*Brief*: Go through the entries below and copy every line that holds the word "GOLDEN".

────────────────────────────────────────

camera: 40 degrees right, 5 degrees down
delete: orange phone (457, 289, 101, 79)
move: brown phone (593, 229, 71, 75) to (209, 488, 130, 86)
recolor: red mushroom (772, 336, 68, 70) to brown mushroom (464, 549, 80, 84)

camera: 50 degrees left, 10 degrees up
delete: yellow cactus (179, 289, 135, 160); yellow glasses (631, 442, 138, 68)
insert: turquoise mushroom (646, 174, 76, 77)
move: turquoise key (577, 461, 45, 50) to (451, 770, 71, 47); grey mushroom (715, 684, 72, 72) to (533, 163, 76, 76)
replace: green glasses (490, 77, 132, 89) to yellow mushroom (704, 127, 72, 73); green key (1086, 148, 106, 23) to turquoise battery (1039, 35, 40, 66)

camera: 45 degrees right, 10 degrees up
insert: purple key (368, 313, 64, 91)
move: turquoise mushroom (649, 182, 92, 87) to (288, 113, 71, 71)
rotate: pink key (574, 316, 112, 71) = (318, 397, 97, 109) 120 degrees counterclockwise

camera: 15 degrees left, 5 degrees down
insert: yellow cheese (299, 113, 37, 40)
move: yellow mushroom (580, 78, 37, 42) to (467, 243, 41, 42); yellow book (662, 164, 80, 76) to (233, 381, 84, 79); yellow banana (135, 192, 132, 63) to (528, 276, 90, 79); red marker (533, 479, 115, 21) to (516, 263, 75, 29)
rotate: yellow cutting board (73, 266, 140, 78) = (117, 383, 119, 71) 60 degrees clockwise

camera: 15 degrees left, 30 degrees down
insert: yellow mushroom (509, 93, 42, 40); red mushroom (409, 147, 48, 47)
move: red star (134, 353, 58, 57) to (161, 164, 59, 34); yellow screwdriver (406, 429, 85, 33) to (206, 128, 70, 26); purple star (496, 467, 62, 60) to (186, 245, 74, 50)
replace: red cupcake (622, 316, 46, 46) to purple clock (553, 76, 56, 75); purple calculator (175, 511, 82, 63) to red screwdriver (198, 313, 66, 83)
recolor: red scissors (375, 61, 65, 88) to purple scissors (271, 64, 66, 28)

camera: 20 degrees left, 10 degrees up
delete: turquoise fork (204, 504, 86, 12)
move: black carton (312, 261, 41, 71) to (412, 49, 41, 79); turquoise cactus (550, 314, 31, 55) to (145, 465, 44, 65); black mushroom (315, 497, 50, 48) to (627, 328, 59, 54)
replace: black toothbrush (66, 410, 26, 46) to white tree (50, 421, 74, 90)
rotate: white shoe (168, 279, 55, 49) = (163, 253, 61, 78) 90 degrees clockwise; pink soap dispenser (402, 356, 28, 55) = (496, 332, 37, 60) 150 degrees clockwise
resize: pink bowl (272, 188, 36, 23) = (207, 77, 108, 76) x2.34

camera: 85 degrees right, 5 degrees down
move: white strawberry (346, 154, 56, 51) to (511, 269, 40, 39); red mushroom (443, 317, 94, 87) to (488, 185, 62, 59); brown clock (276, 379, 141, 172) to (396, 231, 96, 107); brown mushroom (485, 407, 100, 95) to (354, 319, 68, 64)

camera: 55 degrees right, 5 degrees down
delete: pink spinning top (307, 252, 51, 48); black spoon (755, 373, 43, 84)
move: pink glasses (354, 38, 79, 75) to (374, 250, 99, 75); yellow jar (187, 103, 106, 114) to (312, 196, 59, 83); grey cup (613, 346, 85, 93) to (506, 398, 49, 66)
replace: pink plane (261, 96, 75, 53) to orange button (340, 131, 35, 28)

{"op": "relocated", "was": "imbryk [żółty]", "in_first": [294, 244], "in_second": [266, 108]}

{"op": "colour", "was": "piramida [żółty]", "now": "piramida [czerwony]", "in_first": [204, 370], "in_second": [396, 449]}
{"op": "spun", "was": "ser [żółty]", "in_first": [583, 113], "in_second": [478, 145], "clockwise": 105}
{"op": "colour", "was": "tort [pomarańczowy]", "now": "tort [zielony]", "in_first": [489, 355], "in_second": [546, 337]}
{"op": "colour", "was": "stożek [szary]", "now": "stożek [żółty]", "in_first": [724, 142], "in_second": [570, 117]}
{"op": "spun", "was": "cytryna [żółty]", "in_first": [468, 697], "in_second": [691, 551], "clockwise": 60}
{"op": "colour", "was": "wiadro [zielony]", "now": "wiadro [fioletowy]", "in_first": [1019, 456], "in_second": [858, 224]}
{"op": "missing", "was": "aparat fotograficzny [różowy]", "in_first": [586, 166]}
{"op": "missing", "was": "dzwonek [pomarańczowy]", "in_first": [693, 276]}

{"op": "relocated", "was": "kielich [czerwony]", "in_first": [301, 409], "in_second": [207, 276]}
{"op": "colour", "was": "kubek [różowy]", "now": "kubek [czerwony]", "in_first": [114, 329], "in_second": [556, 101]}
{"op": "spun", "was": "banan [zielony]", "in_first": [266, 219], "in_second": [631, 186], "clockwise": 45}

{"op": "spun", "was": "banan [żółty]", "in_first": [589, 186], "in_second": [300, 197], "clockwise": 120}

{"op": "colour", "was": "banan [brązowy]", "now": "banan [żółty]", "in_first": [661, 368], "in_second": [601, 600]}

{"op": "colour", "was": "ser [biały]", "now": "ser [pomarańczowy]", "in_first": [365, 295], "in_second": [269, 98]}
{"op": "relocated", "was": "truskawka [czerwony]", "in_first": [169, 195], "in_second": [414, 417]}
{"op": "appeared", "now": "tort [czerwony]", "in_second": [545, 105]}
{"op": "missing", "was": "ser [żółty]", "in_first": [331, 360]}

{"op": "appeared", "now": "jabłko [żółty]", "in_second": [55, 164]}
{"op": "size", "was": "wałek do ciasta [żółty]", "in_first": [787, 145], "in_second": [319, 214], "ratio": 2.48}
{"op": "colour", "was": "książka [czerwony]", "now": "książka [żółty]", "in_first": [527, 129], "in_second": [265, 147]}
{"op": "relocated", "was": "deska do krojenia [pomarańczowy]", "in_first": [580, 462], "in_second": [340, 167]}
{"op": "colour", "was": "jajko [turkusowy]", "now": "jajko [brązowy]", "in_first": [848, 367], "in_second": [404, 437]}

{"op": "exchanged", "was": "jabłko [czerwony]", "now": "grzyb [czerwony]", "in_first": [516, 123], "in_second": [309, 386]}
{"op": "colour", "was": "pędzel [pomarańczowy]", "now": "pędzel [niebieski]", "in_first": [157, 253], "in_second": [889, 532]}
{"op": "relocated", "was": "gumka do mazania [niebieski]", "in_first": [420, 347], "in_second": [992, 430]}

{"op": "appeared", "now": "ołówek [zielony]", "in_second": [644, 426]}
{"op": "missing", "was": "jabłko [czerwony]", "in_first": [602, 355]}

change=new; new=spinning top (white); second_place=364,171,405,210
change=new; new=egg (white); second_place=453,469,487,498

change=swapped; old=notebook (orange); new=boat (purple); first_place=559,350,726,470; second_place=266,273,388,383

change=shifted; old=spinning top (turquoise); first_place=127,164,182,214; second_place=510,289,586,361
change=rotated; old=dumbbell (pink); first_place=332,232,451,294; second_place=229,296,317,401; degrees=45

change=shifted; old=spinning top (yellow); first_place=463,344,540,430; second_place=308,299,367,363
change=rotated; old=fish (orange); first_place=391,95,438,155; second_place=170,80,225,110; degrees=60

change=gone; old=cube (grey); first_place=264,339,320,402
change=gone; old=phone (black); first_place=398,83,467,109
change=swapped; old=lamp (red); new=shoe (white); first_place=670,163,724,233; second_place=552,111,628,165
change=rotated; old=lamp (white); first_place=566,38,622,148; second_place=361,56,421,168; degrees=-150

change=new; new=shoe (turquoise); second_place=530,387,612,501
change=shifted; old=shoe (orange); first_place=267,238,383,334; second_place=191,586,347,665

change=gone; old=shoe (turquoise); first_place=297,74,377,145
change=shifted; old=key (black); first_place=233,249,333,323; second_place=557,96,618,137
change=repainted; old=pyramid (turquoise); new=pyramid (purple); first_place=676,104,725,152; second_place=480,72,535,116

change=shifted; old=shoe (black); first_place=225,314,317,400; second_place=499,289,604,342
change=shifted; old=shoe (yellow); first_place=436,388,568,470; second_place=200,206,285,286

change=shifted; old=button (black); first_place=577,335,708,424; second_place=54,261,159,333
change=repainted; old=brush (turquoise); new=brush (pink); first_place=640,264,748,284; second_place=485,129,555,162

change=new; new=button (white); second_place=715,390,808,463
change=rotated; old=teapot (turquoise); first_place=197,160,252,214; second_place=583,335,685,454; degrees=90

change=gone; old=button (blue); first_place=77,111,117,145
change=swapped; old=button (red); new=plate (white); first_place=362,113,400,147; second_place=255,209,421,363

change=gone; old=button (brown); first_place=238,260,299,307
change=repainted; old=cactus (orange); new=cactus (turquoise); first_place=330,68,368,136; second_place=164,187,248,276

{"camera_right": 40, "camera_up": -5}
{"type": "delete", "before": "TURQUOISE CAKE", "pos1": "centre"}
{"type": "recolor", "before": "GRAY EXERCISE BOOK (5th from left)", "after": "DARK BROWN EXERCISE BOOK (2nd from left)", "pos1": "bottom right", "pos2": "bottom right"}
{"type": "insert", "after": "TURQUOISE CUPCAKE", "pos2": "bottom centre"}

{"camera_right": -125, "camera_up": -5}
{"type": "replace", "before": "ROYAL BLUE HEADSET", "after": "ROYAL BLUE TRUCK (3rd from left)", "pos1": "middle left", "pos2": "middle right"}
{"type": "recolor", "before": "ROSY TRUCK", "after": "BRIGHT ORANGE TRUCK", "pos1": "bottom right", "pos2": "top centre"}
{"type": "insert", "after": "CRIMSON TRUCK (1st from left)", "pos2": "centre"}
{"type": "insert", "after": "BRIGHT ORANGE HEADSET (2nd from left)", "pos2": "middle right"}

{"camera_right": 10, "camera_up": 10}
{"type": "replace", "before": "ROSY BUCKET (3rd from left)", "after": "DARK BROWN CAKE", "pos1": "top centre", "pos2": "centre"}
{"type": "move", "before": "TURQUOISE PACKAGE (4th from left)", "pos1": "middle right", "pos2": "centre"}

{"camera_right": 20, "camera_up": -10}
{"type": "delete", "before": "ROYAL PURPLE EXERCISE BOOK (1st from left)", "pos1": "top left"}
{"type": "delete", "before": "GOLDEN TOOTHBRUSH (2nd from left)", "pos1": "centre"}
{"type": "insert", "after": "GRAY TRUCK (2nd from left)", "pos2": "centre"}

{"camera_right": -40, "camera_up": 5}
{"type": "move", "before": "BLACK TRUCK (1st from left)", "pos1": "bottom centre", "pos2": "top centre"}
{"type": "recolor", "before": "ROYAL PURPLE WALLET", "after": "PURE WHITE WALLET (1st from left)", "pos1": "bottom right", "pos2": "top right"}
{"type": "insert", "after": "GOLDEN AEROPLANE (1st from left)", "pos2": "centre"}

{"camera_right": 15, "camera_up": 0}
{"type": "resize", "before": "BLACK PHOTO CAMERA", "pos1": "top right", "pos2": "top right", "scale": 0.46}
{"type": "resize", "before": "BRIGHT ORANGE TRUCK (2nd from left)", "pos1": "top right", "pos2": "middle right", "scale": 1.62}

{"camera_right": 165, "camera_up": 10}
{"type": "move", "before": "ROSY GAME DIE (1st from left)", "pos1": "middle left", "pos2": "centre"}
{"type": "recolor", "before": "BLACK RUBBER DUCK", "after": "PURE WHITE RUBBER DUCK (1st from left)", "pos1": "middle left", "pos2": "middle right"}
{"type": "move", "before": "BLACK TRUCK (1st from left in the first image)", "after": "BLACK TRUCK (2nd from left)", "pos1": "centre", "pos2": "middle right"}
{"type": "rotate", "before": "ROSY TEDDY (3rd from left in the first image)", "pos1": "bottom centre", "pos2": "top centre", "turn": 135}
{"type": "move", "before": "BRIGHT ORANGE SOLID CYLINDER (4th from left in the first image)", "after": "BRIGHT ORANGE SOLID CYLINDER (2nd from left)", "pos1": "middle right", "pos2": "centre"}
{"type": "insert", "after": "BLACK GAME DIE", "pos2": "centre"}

────────────────────────────────────────

*Expected answer*:
{"type": "delete", "before": "GOLDEN TOOTHBRUSH (2nd from left)", "pos1": "centre"}
{"type": "insert", "after": "GOLDEN AEROPLANE (1st from left)", "pos2": "centre"}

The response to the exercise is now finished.